▸ Data extract:
※ ※ ※

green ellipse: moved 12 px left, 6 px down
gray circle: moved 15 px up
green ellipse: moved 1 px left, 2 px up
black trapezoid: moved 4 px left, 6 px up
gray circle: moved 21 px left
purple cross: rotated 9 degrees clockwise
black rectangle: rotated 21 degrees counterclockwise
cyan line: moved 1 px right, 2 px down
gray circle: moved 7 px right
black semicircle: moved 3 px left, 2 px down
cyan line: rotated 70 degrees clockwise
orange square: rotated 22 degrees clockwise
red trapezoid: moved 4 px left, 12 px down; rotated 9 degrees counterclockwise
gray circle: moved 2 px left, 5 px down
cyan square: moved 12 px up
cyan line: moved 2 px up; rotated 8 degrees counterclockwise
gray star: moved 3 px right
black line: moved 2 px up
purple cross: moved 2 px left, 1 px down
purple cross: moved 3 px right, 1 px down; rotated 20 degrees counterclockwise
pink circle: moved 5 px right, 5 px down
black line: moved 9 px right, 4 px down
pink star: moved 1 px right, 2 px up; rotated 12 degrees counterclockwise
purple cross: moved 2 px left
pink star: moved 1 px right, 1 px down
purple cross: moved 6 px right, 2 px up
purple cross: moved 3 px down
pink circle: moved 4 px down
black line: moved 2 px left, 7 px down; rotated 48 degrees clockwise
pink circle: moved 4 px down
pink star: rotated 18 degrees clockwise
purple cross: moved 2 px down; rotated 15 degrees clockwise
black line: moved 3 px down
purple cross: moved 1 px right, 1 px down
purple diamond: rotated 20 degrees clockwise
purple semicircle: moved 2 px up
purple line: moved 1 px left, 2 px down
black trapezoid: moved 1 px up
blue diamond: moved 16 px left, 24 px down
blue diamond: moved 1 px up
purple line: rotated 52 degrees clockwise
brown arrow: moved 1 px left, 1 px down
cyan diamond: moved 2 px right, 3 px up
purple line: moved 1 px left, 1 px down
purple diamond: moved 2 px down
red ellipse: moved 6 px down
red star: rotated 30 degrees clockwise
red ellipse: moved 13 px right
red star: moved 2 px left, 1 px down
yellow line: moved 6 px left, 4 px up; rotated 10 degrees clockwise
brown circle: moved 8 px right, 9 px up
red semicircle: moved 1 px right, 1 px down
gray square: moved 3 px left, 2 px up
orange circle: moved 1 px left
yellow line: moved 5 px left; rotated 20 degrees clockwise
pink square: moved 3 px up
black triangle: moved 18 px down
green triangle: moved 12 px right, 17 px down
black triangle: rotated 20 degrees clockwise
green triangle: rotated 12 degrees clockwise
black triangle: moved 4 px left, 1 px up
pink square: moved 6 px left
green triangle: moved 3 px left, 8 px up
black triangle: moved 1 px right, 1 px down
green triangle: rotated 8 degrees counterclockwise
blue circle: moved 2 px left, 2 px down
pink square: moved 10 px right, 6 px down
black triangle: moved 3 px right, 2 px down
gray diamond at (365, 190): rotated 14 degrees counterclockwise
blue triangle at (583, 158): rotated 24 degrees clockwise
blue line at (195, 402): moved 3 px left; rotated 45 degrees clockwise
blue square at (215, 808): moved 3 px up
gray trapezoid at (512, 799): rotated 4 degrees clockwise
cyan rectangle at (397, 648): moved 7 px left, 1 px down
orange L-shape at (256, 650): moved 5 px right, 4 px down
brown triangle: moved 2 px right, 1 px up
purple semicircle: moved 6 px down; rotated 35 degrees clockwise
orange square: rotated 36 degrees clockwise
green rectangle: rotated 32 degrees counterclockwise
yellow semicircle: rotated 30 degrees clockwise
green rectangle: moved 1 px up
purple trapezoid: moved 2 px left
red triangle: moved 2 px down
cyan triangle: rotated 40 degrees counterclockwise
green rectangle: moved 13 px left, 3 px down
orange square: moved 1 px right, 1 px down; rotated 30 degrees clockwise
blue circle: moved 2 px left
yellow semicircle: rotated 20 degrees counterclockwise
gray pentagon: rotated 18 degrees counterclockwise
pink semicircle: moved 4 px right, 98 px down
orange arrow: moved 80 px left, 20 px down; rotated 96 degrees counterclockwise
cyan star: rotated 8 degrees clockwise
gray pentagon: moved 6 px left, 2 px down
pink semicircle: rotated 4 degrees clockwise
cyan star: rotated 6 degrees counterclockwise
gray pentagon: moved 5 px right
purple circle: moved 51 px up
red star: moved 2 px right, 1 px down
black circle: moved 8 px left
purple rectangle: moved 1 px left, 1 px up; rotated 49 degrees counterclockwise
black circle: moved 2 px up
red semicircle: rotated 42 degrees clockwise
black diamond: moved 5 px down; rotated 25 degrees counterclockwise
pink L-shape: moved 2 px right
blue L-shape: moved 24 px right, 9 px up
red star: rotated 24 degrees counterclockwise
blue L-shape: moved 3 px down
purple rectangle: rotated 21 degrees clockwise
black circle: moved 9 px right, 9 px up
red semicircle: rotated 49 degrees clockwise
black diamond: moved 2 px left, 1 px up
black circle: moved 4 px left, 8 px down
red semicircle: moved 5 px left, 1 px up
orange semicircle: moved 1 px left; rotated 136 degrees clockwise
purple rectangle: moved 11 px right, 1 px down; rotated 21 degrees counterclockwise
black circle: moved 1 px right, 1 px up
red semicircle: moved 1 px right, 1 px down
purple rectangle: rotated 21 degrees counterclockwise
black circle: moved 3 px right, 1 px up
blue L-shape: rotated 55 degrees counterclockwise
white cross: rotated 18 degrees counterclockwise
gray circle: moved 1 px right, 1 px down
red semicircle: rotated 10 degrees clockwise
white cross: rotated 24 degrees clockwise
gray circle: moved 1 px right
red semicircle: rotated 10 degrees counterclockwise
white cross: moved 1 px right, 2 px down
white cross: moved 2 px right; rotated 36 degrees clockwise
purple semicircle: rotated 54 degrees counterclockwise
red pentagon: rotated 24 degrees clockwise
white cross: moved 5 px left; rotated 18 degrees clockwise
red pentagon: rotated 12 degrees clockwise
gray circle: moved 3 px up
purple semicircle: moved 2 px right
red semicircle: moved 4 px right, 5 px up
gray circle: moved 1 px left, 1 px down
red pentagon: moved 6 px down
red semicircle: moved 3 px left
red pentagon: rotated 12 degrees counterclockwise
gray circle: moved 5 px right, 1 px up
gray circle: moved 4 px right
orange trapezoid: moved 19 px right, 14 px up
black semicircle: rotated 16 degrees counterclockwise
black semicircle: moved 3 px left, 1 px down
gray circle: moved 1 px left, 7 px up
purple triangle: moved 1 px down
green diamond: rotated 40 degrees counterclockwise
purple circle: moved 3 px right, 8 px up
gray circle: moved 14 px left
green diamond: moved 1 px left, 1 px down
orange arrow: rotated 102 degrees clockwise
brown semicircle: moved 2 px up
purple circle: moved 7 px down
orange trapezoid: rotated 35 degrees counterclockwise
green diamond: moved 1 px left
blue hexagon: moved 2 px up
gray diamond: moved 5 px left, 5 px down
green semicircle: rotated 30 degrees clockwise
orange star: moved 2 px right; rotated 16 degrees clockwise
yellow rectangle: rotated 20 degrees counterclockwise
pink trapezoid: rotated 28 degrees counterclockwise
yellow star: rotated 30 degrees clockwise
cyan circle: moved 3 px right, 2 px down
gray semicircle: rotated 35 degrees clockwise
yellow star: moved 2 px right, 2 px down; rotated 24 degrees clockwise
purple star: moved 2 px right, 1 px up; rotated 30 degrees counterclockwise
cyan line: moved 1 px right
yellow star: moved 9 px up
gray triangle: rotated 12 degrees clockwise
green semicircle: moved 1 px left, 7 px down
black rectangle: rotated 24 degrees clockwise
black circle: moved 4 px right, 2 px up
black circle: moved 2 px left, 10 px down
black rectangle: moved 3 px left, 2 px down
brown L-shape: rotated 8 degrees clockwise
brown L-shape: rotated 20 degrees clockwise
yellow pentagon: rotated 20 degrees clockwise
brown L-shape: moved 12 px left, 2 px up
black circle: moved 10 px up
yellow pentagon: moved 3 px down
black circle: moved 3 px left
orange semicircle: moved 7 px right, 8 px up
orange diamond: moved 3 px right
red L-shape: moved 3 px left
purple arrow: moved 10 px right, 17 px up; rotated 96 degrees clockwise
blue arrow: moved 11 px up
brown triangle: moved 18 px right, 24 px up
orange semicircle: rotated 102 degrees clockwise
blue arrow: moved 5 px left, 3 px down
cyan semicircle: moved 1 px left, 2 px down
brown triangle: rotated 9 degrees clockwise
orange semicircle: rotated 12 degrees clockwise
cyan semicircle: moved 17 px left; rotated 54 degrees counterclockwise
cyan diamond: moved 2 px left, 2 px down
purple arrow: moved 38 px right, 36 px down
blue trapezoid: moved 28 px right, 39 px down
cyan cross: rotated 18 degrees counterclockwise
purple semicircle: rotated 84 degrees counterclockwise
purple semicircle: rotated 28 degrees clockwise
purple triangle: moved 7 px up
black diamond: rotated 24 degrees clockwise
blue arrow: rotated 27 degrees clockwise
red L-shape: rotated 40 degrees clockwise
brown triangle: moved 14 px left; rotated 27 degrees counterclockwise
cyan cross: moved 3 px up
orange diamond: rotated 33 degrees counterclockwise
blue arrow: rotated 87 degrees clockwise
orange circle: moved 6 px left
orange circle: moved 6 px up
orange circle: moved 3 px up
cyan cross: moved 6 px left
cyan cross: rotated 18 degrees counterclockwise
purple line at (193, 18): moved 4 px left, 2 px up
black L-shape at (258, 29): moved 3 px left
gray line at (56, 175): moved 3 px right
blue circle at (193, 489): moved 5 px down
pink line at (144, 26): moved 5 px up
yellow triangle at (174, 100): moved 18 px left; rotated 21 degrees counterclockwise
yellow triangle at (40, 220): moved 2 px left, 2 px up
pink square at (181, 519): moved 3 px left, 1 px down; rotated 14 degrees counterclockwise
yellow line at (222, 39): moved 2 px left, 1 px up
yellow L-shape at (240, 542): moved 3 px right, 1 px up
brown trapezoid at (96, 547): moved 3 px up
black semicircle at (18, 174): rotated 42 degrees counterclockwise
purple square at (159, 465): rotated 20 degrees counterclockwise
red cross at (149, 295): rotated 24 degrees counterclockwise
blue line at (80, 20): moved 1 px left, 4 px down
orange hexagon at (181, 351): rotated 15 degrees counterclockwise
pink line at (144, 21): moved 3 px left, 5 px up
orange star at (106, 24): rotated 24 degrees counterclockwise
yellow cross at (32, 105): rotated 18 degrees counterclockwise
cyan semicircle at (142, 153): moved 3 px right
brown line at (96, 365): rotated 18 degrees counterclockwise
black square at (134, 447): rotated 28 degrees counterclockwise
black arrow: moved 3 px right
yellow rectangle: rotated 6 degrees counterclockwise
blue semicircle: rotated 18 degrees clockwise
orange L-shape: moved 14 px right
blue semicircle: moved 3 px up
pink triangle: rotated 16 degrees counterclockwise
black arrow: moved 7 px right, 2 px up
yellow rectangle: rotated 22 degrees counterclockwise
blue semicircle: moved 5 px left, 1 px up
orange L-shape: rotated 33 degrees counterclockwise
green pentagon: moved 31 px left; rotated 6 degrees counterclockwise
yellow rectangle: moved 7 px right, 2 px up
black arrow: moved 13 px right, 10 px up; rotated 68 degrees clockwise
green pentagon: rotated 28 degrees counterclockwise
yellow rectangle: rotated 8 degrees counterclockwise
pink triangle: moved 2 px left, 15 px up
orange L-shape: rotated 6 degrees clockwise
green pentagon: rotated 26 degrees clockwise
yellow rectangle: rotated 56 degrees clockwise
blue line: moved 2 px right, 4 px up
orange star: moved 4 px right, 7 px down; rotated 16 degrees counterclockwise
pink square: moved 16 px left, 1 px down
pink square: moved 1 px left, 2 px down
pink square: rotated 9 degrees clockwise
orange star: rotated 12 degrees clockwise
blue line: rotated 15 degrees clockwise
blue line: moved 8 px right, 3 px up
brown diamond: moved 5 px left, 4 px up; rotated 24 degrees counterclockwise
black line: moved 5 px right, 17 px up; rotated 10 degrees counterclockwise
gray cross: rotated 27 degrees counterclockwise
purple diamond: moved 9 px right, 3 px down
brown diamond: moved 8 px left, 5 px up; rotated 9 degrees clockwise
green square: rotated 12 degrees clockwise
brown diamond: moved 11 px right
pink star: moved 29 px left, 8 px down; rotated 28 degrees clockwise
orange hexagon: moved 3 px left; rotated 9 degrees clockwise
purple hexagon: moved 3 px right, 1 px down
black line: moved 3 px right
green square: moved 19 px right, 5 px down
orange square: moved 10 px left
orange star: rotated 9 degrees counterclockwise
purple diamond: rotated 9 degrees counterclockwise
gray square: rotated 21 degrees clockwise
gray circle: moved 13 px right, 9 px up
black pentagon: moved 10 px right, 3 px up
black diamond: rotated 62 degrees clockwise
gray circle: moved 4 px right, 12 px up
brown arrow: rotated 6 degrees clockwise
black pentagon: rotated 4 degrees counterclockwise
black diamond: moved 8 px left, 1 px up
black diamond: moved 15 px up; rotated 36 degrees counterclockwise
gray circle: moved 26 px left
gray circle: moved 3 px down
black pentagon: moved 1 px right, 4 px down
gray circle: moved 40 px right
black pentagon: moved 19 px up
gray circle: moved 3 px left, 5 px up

※ ※ ※

▸ Exercise requirements: Copy out the entries above, starting with the first line and ending with the line that contains "purple cross: moved 3 px right, 1", both included, with every line unchanged.

▸ Task result:
green ellipse: moved 12 px left, 6 px down
gray circle: moved 15 px up
green ellipse: moved 1 px left, 2 px up
black trapezoid: moved 4 px left, 6 px up
gray circle: moved 21 px left
purple cross: rotated 9 degrees clockwise
black rectangle: rotated 21 degrees counterclockwise
cyan line: moved 1 px right, 2 px down
gray circle: moved 7 px right
black semicircle: moved 3 px left, 2 px down
cyan line: rotated 70 degrees clockwise
orange square: rotated 22 degrees clockwise
red trapezoid: moved 4 px left, 12 px down; rotated 9 degrees counterclockwise
gray circle: moved 2 px left, 5 px down
cyan square: moved 12 px up
cyan line: moved 2 px up; rotated 8 degrees counterclockwise
gray star: moved 3 px right
black line: moved 2 px up
purple cross: moved 2 px left, 1 px down
purple cross: moved 3 px right, 1 px down; rotated 20 degrees counterclockwise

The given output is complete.